Exercise goal. Take each line below that has "degrees" and copy it.

Data below.
=== Section Start ===

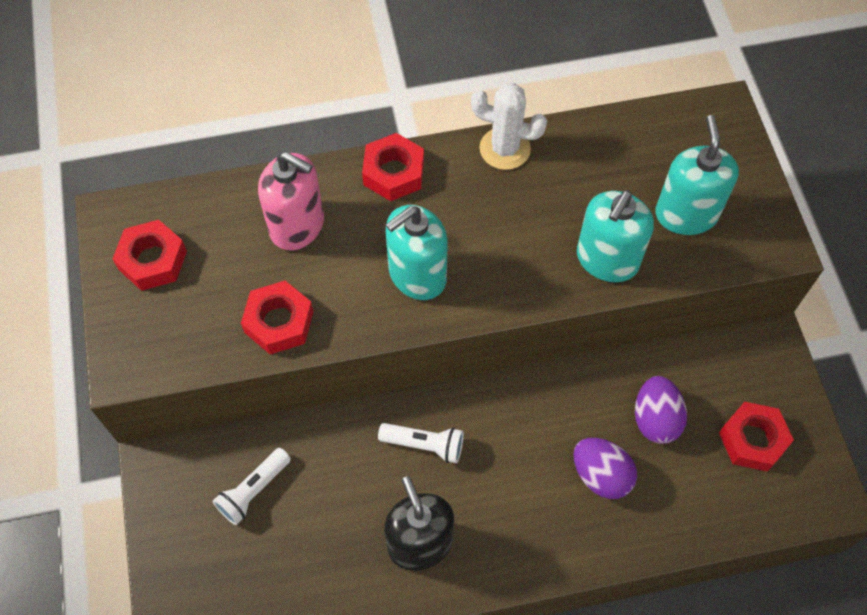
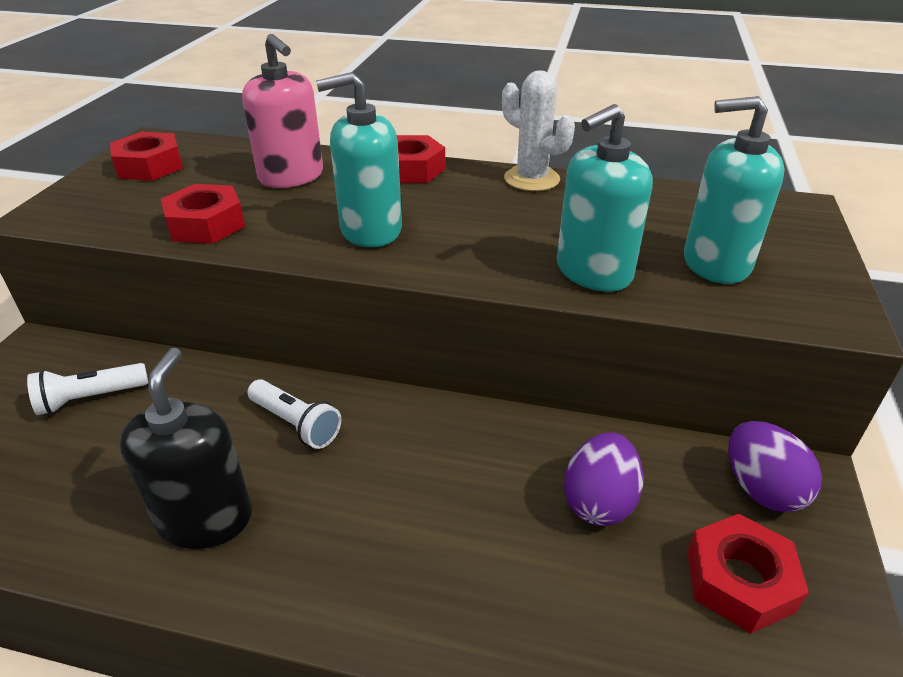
camera: 25 degrees right, 25 degrees down
(601, 475) = (487, 536): purple egg -> purple egg (761, 489)
(686, 214) = (715, 263): turquoise soap dispenser -> turquoise soap dispenser turned 105 degrees counterclockwise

=== Section End ===

Result for this exercise.
camera: 25 degrees right, 25 degrees down
(686, 214) = (715, 263): turquoise soap dispenser -> turquoise soap dispenser turned 105 degrees counterclockwise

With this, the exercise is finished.